*** EXTRACTED DATA Section Begins ***

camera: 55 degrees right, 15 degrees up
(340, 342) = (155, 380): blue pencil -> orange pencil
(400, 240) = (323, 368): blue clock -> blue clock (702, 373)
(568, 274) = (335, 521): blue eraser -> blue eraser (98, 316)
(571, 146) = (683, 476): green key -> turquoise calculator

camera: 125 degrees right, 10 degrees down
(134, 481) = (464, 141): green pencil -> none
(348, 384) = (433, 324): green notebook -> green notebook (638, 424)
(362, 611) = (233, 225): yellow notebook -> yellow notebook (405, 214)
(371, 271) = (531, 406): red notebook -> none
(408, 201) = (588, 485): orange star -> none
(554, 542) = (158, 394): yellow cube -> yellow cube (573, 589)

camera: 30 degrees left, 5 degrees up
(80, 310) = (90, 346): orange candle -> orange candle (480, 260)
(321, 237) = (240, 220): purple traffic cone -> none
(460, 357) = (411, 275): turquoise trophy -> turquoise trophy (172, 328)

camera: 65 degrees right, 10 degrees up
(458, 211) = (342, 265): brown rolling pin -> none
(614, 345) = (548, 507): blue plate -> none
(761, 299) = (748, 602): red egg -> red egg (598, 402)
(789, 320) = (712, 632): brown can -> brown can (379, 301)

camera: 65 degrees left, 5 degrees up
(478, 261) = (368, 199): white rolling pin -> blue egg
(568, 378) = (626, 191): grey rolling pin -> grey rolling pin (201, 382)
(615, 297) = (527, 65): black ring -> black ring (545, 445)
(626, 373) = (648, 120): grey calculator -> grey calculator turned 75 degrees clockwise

*** EXTRACTED DATA Section Ends ***

| EXERCISE REQUIREMENTS |
Where does the word "left" appear in the records above? Return every line that holds it.

| SOLUTION |
camera: 30 degrees left, 5 degrees up
camera: 65 degrees left, 5 degrees up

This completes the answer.